:: PROMPT ::
Drop the images. Copy every line below character for character.

:: GIVEN ENTRIES ::
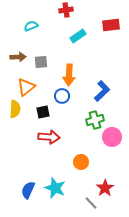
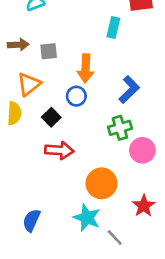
cyan rectangle: (78, 36) -> (113, 27), moved, turned -42
black square: (43, 112) -> (51, 117), turned -32
orange circle: (81, 162) -> (101, 183), size x1.5
cyan star: (55, 188) -> (87, 218), moved
red star: (105, 188) -> (144, 206), moved

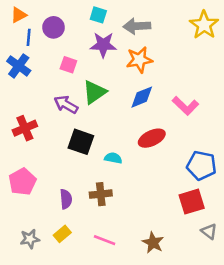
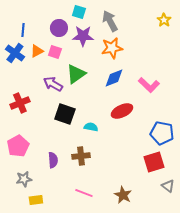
orange triangle: (19, 15) -> (37, 51), moved
yellow star: (204, 25) -> (164, 20), size x0.6
gray arrow: (137, 26) -> (110, 21), turned 65
purple circle: (54, 27) -> (59, 28), moved
yellow rectangle: (62, 234) -> (36, 200), moved, turned 32
gray star: (30, 239) -> (24, 179), moved

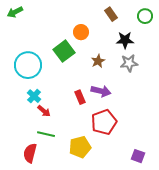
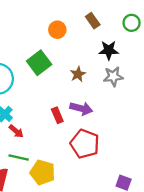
orange circle: (81, 32) -> (57, 30), moved
red pentagon: (104, 122) -> (85, 144), turned -30
yellow pentagon: (80, 147) -> (42, 172), moved, turned 30

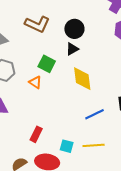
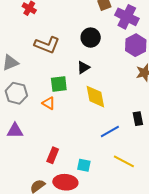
black circle: (74, 29) -> (91, 38), moved
green square: (47, 64) -> (59, 84), turned -30
yellow line: (94, 145) -> (124, 161), moved, turned 35

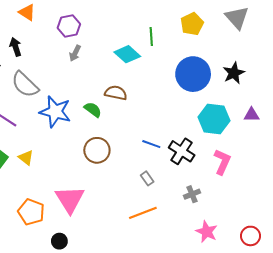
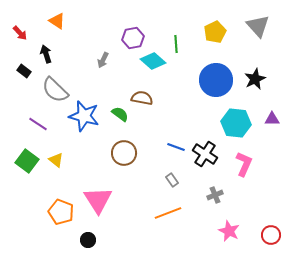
purple hexagon: (69, 26) -> (133, 38), moved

:: THE COMPLETED TASK ::
cyan rectangle: (78, 36) -> (113, 27), moved, turned -42
black square: (43, 112) -> (51, 117), turned -32
orange circle: (81, 162) -> (101, 183), size x1.5
cyan star: (55, 188) -> (87, 218), moved
red star: (105, 188) -> (144, 206), moved

orange triangle: (19, 15) -> (37, 51), moved
yellow star: (204, 25) -> (164, 20), size x0.6
gray arrow: (137, 26) -> (110, 21), turned 65
purple circle: (54, 27) -> (59, 28), moved
yellow rectangle: (62, 234) -> (36, 200), moved, turned 32
gray star: (30, 239) -> (24, 179), moved

orange circle: (81, 32) -> (57, 30), moved
red pentagon: (104, 122) -> (85, 144), turned -30
yellow pentagon: (80, 147) -> (42, 172), moved, turned 30

black circle: (74, 29) -> (91, 38), moved
green square: (47, 64) -> (59, 84), turned -30
yellow line: (94, 145) -> (124, 161), moved, turned 35

purple hexagon: (69, 26) -> (133, 38), moved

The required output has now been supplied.